[Opening Supplied data section]
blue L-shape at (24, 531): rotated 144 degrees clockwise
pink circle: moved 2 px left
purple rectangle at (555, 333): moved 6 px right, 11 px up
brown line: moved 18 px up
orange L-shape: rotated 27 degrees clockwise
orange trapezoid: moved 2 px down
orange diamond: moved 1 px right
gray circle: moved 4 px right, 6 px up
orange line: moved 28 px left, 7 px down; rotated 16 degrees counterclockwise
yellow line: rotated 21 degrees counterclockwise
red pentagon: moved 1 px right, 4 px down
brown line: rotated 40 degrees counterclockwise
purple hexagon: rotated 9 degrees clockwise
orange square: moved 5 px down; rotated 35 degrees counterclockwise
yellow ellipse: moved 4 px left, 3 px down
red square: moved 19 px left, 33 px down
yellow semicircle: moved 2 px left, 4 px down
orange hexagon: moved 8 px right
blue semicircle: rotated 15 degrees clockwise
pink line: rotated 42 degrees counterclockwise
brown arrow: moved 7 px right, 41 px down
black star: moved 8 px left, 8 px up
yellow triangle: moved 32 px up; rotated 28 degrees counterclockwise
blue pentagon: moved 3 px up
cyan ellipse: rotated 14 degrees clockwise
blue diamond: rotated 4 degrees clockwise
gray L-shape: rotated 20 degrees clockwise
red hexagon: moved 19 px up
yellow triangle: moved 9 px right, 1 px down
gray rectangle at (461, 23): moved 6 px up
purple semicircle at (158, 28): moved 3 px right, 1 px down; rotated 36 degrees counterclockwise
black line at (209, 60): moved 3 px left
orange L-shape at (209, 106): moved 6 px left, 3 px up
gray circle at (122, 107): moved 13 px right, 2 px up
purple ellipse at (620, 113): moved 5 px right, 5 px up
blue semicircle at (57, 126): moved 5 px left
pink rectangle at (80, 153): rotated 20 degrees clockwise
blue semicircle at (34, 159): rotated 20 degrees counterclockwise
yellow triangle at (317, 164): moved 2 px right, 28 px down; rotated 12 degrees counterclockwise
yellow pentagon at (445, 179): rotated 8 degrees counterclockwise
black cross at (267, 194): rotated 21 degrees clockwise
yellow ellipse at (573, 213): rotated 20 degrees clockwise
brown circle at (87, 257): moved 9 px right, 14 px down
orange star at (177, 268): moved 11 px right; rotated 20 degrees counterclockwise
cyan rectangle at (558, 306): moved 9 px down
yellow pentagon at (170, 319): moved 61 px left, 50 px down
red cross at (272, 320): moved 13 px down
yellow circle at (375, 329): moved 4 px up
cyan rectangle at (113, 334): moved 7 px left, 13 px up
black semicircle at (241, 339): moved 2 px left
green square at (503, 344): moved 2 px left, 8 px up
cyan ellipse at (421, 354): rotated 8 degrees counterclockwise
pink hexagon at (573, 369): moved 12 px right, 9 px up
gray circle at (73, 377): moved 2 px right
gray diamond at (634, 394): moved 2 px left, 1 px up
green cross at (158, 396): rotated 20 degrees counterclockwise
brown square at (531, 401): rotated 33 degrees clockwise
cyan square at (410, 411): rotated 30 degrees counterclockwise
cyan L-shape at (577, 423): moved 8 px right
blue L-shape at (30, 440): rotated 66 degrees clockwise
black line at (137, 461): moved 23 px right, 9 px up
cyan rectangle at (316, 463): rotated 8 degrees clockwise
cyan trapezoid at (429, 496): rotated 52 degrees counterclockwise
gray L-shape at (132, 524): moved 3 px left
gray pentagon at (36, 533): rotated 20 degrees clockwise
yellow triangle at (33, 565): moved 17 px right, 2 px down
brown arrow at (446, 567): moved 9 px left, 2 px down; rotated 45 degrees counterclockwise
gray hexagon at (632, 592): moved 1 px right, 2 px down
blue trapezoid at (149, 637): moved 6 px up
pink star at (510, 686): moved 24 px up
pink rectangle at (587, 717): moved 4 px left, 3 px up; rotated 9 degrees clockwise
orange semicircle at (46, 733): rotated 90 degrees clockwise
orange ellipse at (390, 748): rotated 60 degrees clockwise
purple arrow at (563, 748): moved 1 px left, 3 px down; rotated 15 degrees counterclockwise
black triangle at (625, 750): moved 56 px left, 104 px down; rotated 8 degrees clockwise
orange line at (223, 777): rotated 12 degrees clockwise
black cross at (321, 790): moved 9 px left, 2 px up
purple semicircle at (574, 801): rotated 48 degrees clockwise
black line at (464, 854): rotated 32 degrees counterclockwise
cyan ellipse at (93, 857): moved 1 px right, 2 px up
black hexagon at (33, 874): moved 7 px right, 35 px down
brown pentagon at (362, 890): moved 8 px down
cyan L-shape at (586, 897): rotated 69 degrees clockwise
[Closing Supplied data section]
Exercise goal: In the entries above, please find the line with "black semicircle at" and the line with "brown pentagon at (362, 890): moved 8 px down", then write out exactly those two lines and every line between them, and nothing more.

Output for this exercise:
black semicircle at (241, 339): moved 2 px left
green square at (503, 344): moved 2 px left, 8 px up
cyan ellipse at (421, 354): rotated 8 degrees counterclockwise
pink hexagon at (573, 369): moved 12 px right, 9 px up
gray circle at (73, 377): moved 2 px right
gray diamond at (634, 394): moved 2 px left, 1 px up
green cross at (158, 396): rotated 20 degrees counterclockwise
brown square at (531, 401): rotated 33 degrees clockwise
cyan square at (410, 411): rotated 30 degrees counterclockwise
cyan L-shape at (577, 423): moved 8 px right
blue L-shape at (30, 440): rotated 66 degrees clockwise
black line at (137, 461): moved 23 px right, 9 px up
cyan rectangle at (316, 463): rotated 8 degrees clockwise
cyan trapezoid at (429, 496): rotated 52 degrees counterclockwise
gray L-shape at (132, 524): moved 3 px left
gray pentagon at (36, 533): rotated 20 degrees clockwise
yellow triangle at (33, 565): moved 17 px right, 2 px down
brown arrow at (446, 567): moved 9 px left, 2 px down; rotated 45 degrees counterclockwise
gray hexagon at (632, 592): moved 1 px right, 2 px down
blue trapezoid at (149, 637): moved 6 px up
pink star at (510, 686): moved 24 px up
pink rectangle at (587, 717): moved 4 px left, 3 px up; rotated 9 degrees clockwise
orange semicircle at (46, 733): rotated 90 degrees clockwise
orange ellipse at (390, 748): rotated 60 degrees clockwise
purple arrow at (563, 748): moved 1 px left, 3 px down; rotated 15 degrees counterclockwise
black triangle at (625, 750): moved 56 px left, 104 px down; rotated 8 degrees clockwise
orange line at (223, 777): rotated 12 degrees clockwise
black cross at (321, 790): moved 9 px left, 2 px up
purple semicircle at (574, 801): rotated 48 degrees clockwise
black line at (464, 854): rotated 32 degrees counterclockwise
cyan ellipse at (93, 857): moved 1 px right, 2 px up
black hexagon at (33, 874): moved 7 px right, 35 px down
brown pentagon at (362, 890): moved 8 px down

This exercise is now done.